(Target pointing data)
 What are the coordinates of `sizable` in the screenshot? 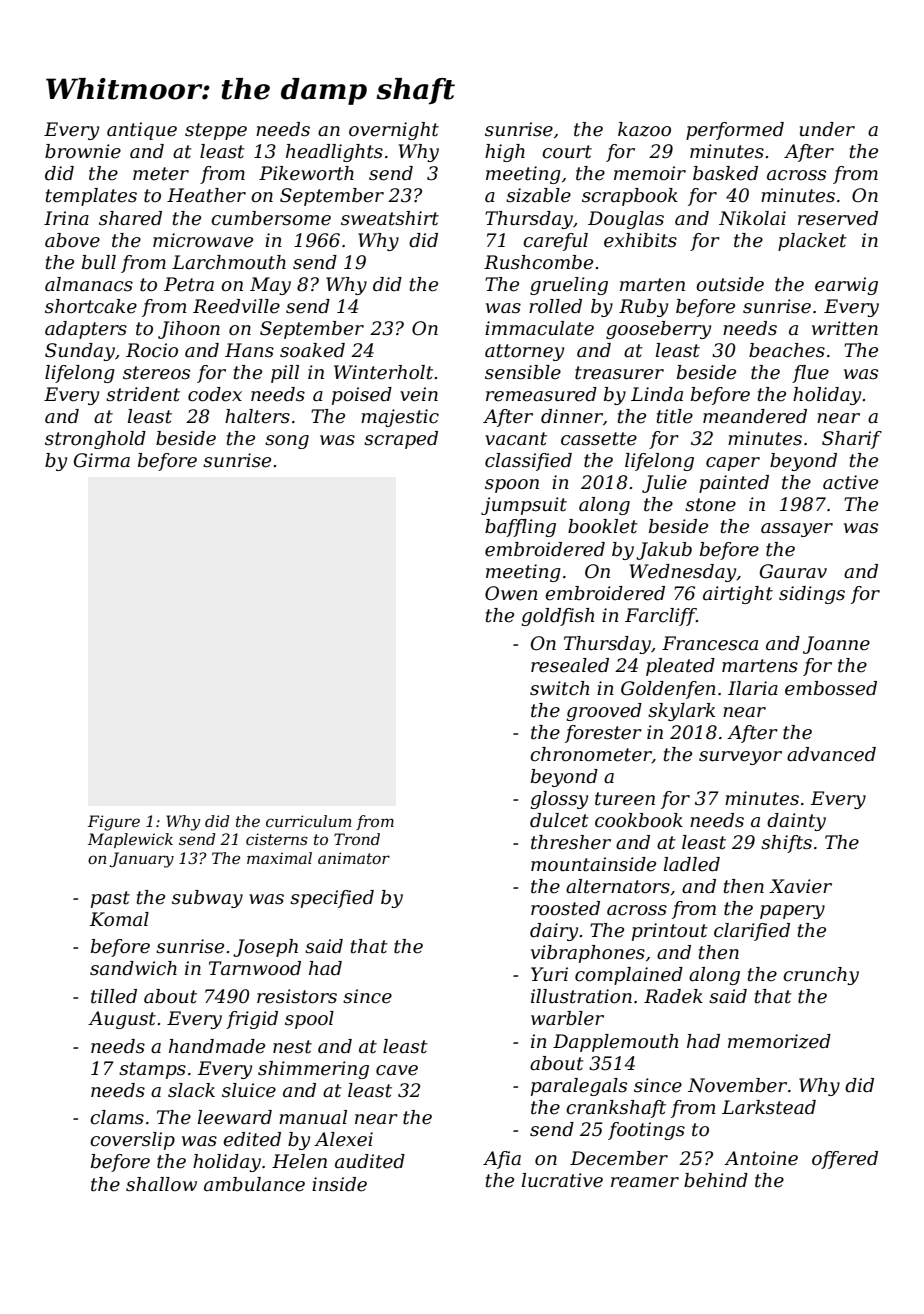 It's located at (538, 195).
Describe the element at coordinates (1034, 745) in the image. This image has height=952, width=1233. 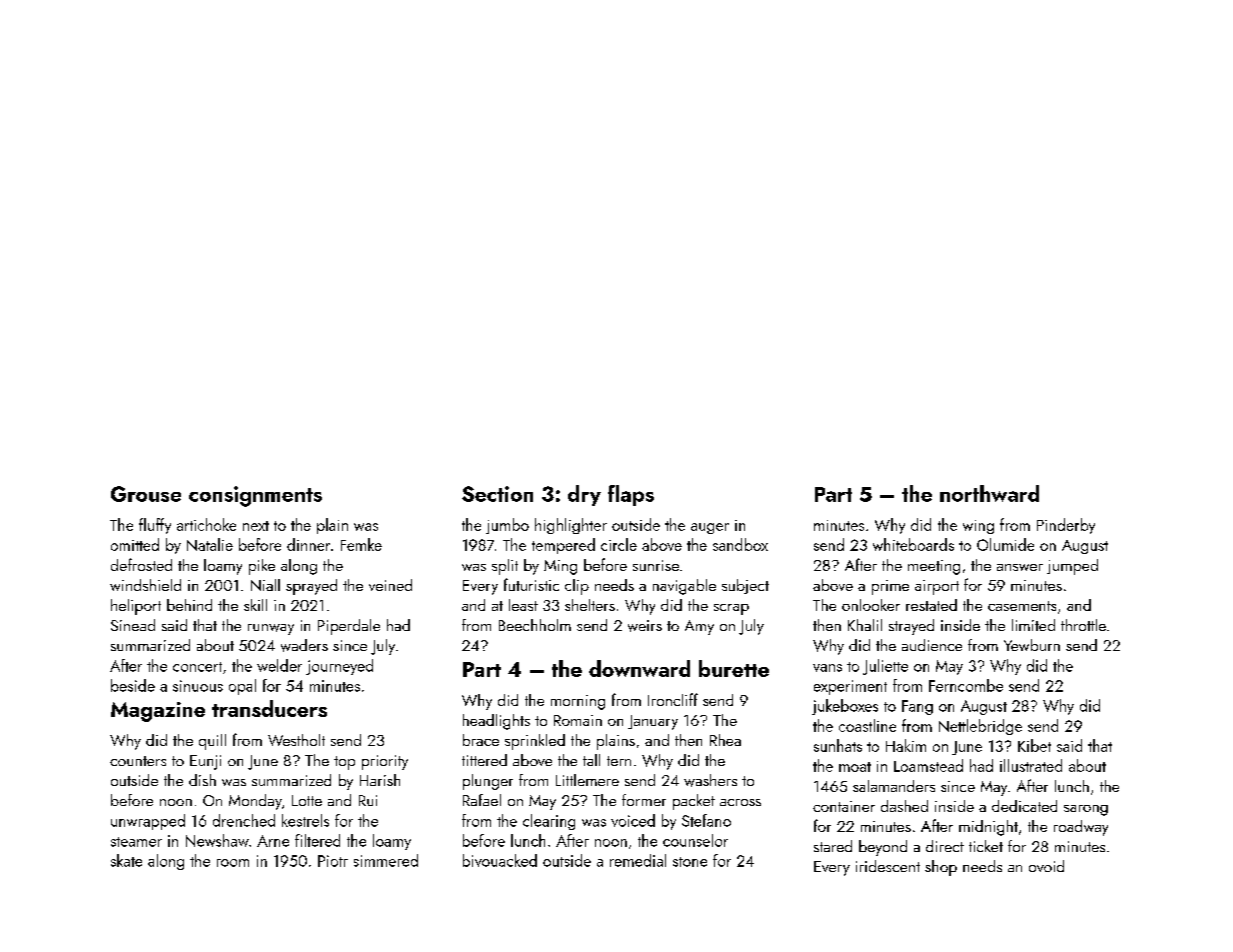
I see `Kibet` at that location.
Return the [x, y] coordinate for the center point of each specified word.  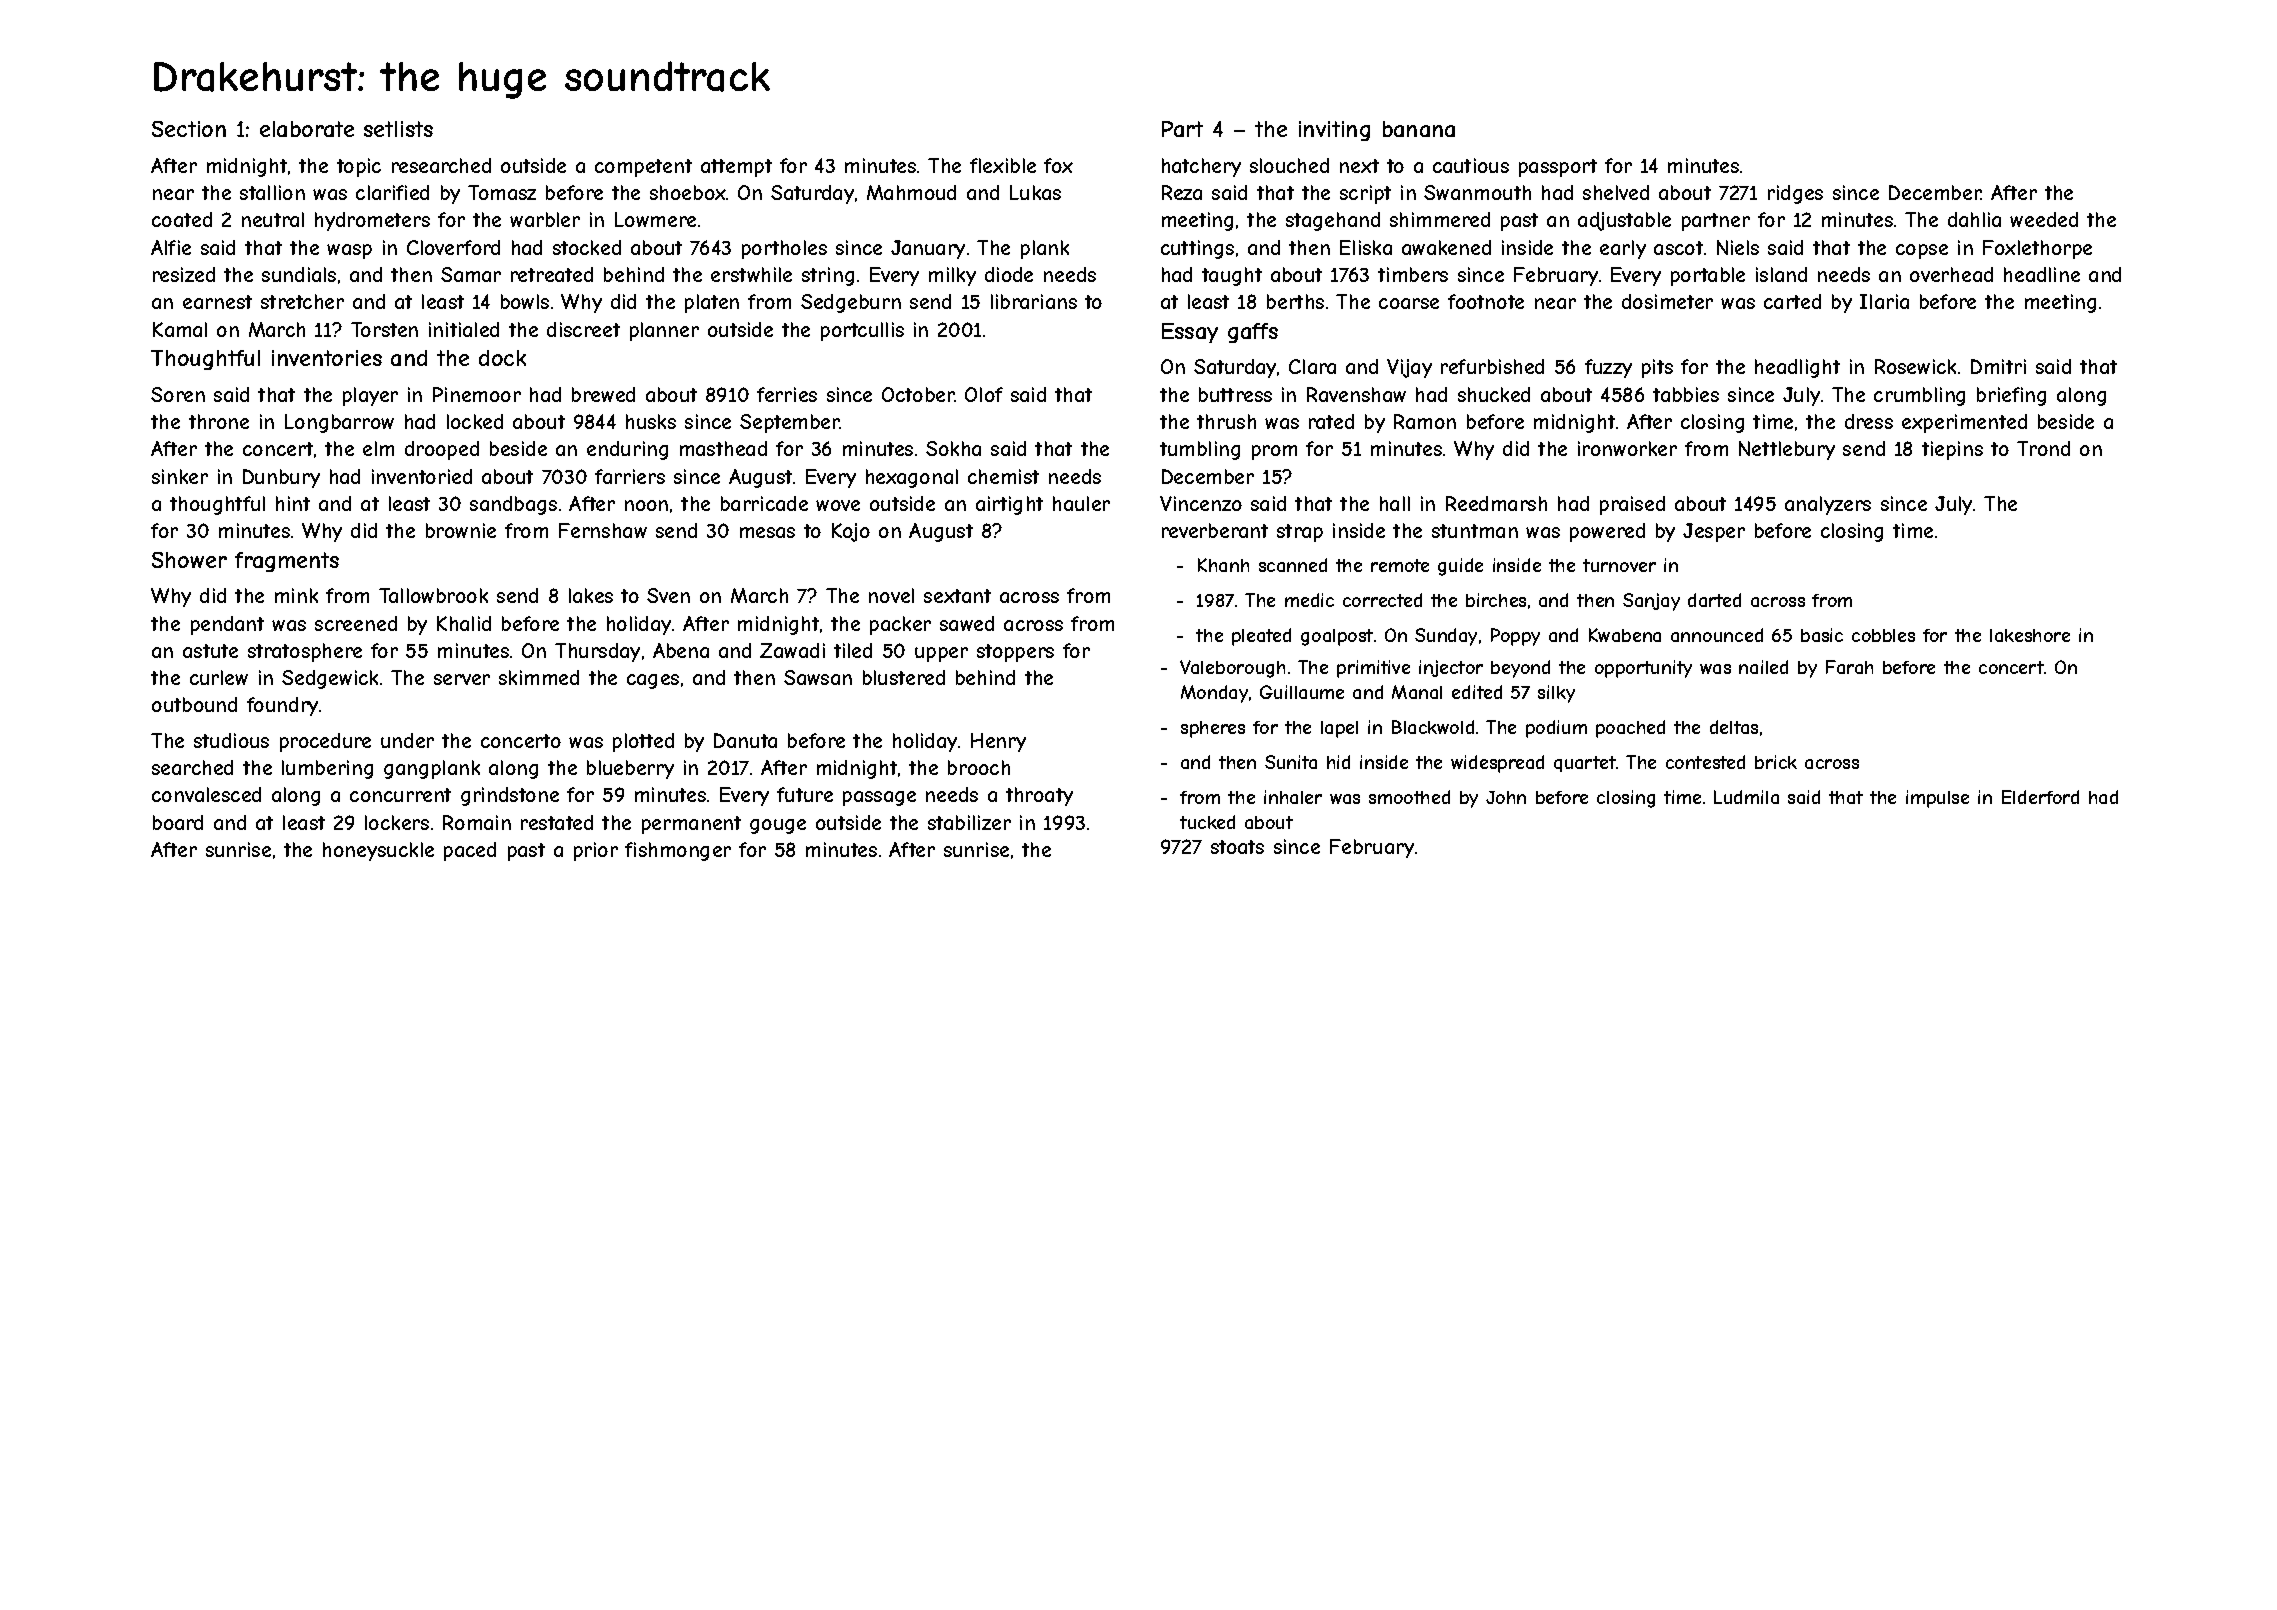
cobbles [1883, 635]
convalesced [206, 794]
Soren [178, 394]
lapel [1339, 729]
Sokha [953, 448]
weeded [2044, 219]
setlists [398, 129]
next [1359, 166]
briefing [2011, 396]
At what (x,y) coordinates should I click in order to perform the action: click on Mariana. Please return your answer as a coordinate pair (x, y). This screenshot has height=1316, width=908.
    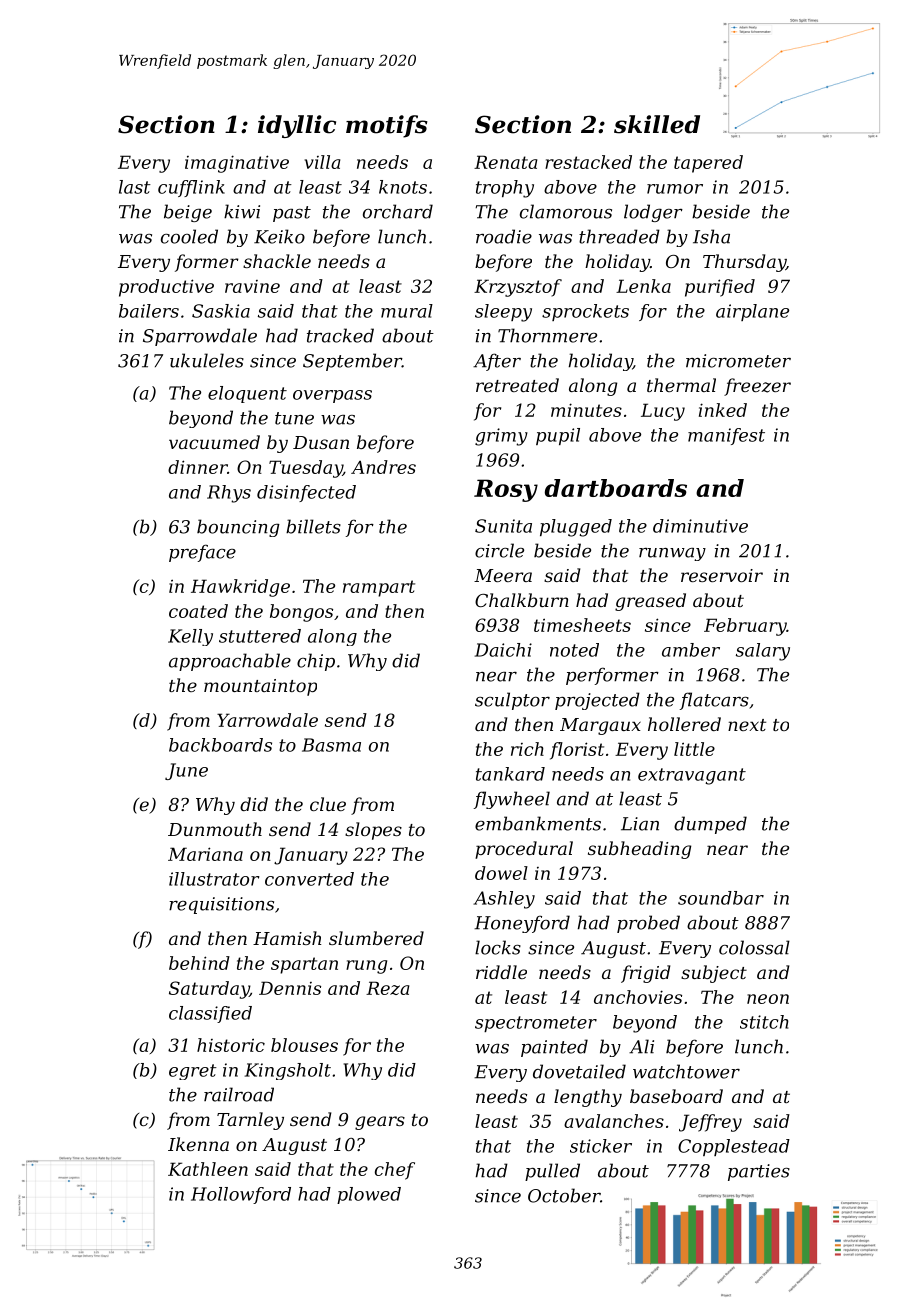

▶ TASK DIRECTIONS: Write out everything in the material from the line containing "Soren [178, 394]" down to the end, requests included but pictures left out. Multiply every coordinate in the answers by 0.3 and round to whole numbers, rounding halves up, while leaving any numbers in the requests as they are.

▶ RESPONSE FOR THIS EXERCISE:
Soren [53, 118]
lapel [402, 219]
Sokha [286, 134]
weeded [613, 66]
setlists [119, 39]
next [408, 50]
briefing [603, 119]
At what (x,y) coordinates should I click in order to perform the action: click on Mariana. Please return your answer as a coordinate pair (x, y). This screenshot has height=1316, width=908.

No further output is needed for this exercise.